TASK REQUIREMENTS:
Each line from the one with "brown cone F4 level 1 -> red cone F4 level 1" to the final line of the data must be reproduced exactly, and no other line may appear.

RECORDED DATA:
□ □ □

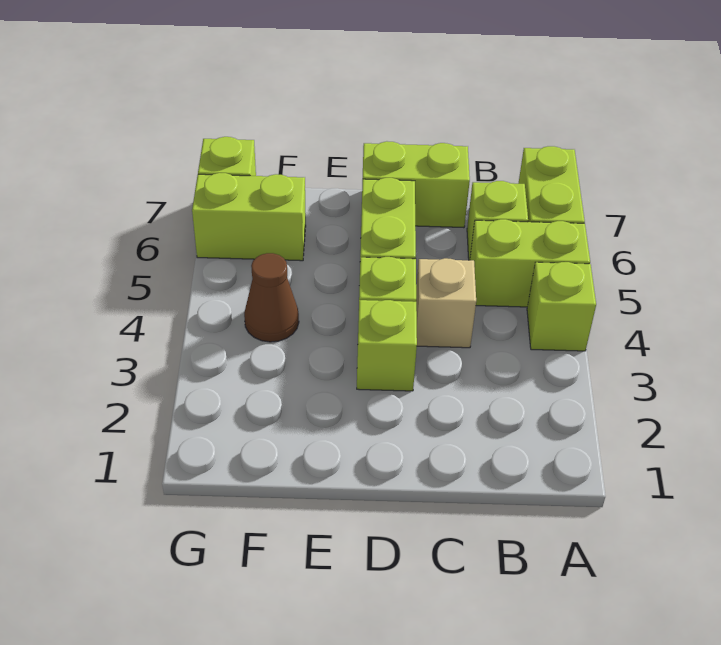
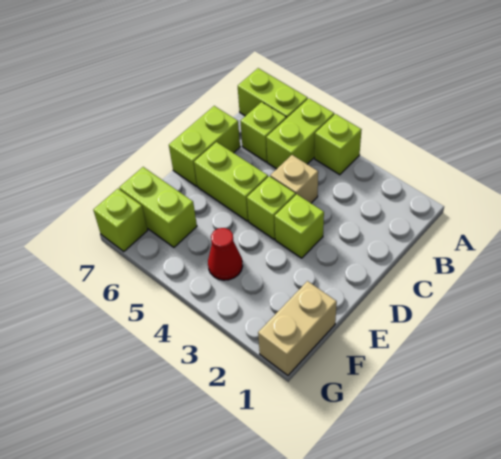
none -> tan brick F1:G1 level 1
brown cone F4 level 1 -> red cone F4 level 1
lime brick F6:G6 level 1 -> lime brick F6:F7 level 1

□ □ □

ANSWER TO THE EXERCISE:
brown cone F4 level 1 -> red cone F4 level 1
lime brick F6:G6 level 1 -> lime brick F6:F7 level 1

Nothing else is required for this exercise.